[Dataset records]

== Segment start ==

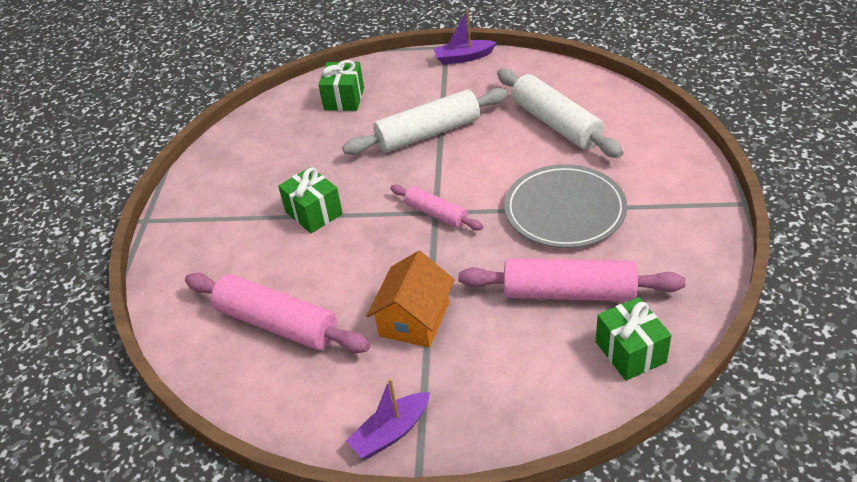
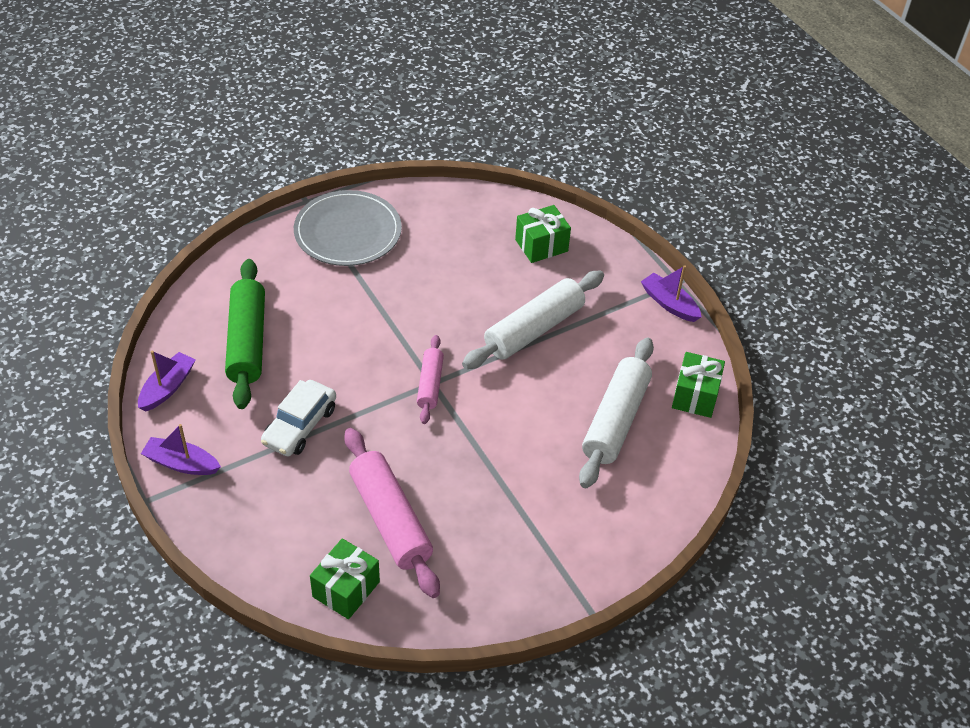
camera: 50 degrees right, 5 degrees up
(277, 323) = (247, 342): pink rolling pin -> green rolling pin
(280, 410) = (167, 388): none -> purple boat
(313, 213) = (379, 301): green gift -> green gift (695, 396)
(414, 319) = (300, 426): orange house -> white car
(428, 133) = (534, 329): white rolling pin -> white rolling pin turned 75 degrees counterclockwise
(564, 210) = (493, 476): grey plate -> grey plate (348, 232)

== Segment end ==

> [Task] Go through the data and copy every line that includes "green".

> [Exercise result]
(277, 323) = (247, 342): pink rolling pin -> green rolling pin
(313, 213) = (379, 301): green gift -> green gift (695, 396)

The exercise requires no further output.